* Collected data entries *
::::

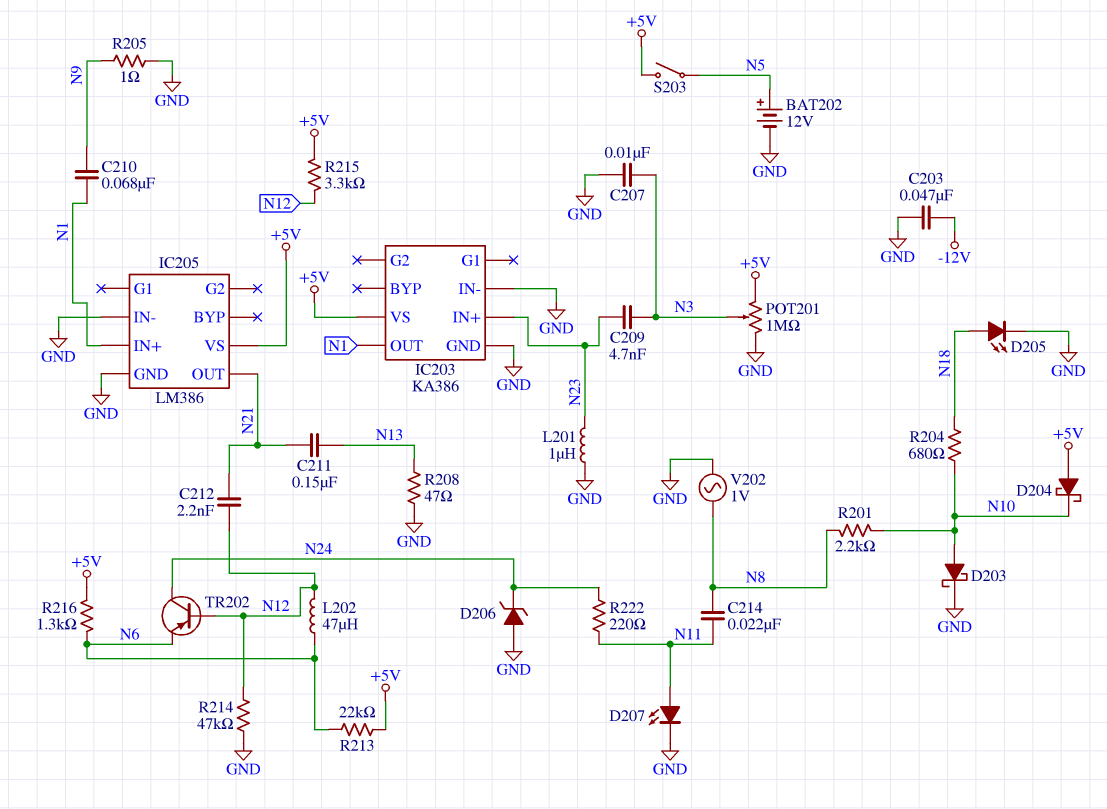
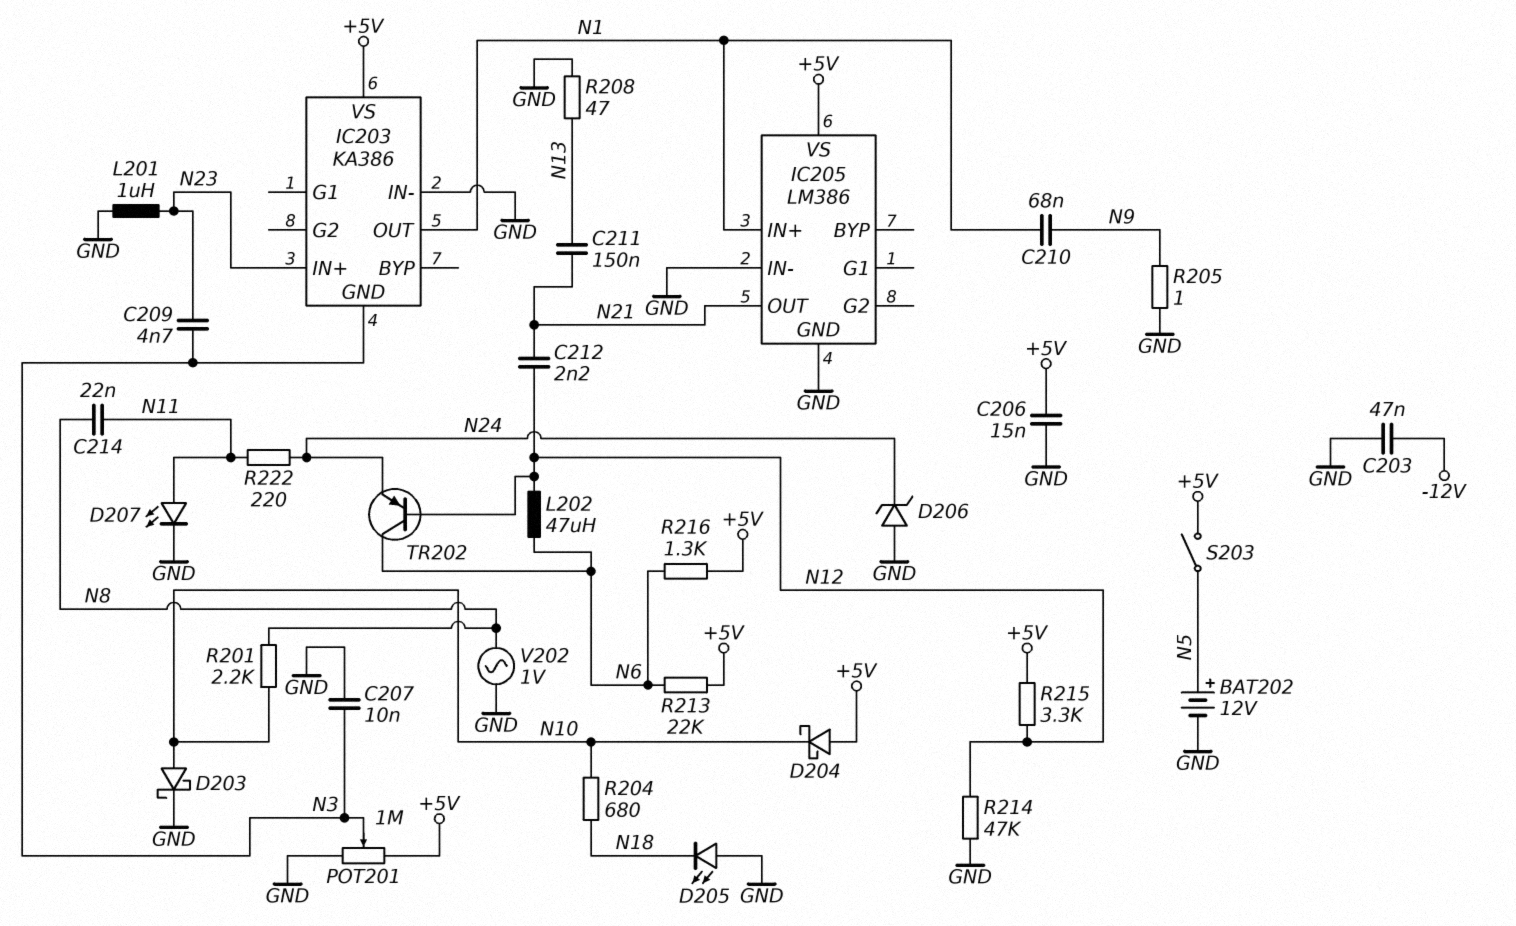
C206: none -> 15nF (+5V, GND)
D205: LED (A N18, K GND) -> LED (A GND, K N18)
IC203 pin GND: GND -> N3
TR202: PNP (B N12, C N24, E N6) -> PNP (B N12, C N6, E N24)

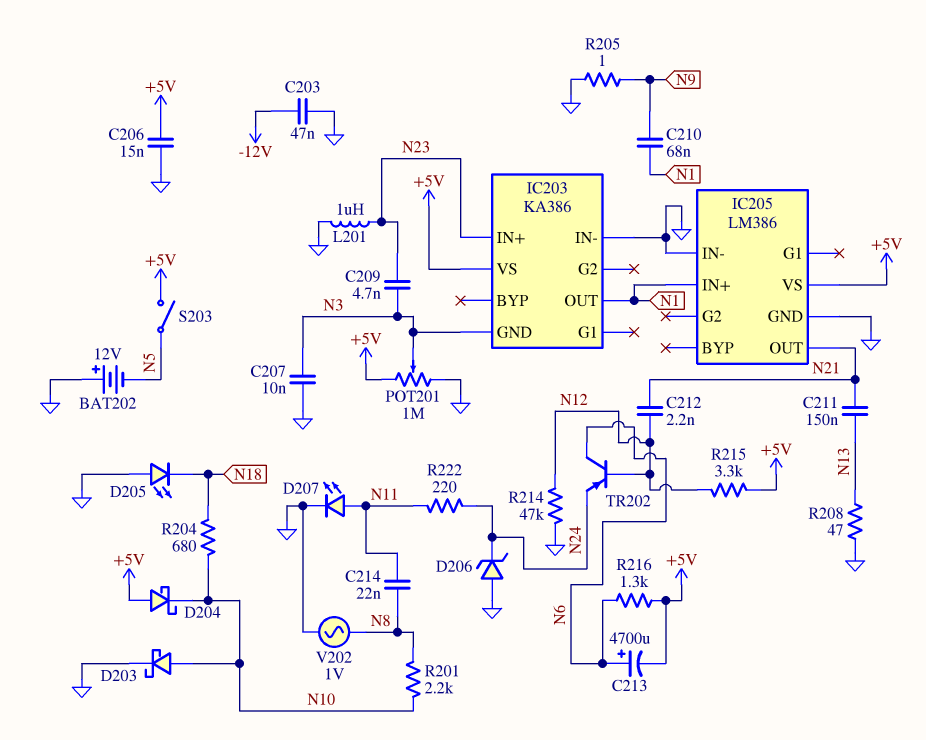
BAT202: 12V (plus N5, minus GND) -> 12V (plus GND, minus N5)
C213: none -> 4700uF (plus N6, minus +5V)
L202: 47uH (N6, N12) -> none
R213: 22k (+5V, N6) -> none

::::

* PROBLEM *
Restate the preceding entries in full, word for word, with the pictures removed.

* ANSWER SPACE *
C206: none -> 15nF (+5V, GND)
D205: LED (A N18, K GND) -> LED (A GND, K N18)
IC203 pin GND: GND -> N3
TR202: PNP (B N12, C N24, E N6) -> PNP (B N12, C N6, E N24)

BAT202: 12V (plus N5, minus GND) -> 12V (plus GND, minus N5)
C213: none -> 4700uF (plus N6, minus +5V)
L202: 47uH (N6, N12) -> none
R213: 22k (+5V, N6) -> none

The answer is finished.